PROBLEM DETAILS:
Write out, without any change, the lines in the material below that run from the line with "lime brick B7:B8" through the line with "pink tile J10", both included.

-- Opening Marker --

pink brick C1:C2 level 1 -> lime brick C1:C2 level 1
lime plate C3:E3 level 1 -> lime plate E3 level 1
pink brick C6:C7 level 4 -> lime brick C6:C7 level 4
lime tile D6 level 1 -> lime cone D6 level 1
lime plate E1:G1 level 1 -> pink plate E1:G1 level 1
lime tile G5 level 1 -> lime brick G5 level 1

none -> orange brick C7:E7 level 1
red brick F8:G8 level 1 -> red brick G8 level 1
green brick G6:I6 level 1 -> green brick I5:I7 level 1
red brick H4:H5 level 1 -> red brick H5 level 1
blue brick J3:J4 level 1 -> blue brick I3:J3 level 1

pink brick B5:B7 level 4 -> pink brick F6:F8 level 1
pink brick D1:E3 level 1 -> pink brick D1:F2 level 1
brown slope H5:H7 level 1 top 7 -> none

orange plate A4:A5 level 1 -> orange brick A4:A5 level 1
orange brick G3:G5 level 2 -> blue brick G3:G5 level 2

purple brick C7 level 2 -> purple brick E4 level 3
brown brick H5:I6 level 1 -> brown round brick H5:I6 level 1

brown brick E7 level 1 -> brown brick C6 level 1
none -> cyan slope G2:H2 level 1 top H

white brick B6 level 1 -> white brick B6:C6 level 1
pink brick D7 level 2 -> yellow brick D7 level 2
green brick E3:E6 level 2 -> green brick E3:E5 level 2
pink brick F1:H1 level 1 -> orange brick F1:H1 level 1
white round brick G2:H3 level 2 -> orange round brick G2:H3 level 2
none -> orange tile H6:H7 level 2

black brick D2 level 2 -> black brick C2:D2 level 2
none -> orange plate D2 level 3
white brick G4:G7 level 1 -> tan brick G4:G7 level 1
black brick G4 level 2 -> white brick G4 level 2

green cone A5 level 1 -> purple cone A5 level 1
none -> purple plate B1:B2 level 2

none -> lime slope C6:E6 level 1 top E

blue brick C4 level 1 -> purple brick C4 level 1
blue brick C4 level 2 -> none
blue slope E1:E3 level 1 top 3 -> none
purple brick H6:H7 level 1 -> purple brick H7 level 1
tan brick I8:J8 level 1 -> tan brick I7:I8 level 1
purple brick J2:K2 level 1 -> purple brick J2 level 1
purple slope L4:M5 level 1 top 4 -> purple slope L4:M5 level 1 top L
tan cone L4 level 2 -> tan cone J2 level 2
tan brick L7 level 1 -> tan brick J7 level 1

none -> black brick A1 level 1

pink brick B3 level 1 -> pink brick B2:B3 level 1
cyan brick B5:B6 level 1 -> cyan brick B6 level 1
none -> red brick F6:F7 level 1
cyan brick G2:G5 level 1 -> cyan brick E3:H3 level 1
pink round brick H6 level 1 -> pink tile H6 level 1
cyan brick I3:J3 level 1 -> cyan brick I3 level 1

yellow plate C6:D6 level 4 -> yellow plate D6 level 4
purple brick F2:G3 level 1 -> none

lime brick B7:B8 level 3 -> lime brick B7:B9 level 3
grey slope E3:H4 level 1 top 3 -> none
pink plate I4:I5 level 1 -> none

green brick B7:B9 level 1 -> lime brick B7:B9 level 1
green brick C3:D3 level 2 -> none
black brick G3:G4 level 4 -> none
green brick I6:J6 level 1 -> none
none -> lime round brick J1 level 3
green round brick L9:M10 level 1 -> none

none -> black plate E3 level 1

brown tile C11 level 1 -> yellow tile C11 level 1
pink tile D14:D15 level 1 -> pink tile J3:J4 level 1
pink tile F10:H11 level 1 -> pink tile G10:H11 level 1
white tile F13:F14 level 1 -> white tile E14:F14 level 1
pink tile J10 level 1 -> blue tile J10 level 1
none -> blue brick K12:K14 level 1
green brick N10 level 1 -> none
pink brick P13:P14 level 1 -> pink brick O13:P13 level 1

-- Closing Marker --

WORKED SOLUTION:
lime brick B7:B8 level 3 -> lime brick B7:B9 level 3
grey slope E3:H4 level 1 top 3 -> none
pink plate I4:I5 level 1 -> none

green brick B7:B9 level 1 -> lime brick B7:B9 level 1
green brick C3:D3 level 2 -> none
black brick G3:G4 level 4 -> none
green brick I6:J6 level 1 -> none
none -> lime round brick J1 level 3
green round brick L9:M10 level 1 -> none

none -> black plate E3 level 1

brown tile C11 level 1 -> yellow tile C11 level 1
pink tile D14:D15 level 1 -> pink tile J3:J4 level 1
pink tile F10:H11 level 1 -> pink tile G10:H11 level 1
white tile F13:F14 level 1 -> white tile E14:F14 level 1
pink tile J10 level 1 -> blue tile J10 level 1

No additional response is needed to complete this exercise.